Directive
For the entries that follow, restate word for word the line containing "black traffic cone: 0 -> 3", the line containing "pink vase: 3 -> 5", and every line that lies between them.

Data shown below:

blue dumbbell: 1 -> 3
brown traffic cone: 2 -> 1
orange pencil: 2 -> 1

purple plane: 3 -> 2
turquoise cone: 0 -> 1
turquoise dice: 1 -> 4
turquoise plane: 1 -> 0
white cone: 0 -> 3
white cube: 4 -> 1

End of Data shown.
Data shown below:

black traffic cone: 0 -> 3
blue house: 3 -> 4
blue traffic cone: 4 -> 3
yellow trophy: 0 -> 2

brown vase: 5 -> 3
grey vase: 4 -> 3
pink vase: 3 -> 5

End of Data shown.

Result of this exercise
black traffic cone: 0 -> 3
blue house: 3 -> 4
blue traffic cone: 4 -> 3
yellow trophy: 0 -> 2

brown vase: 5 -> 3
grey vase: 4 -> 3
pink vase: 3 -> 5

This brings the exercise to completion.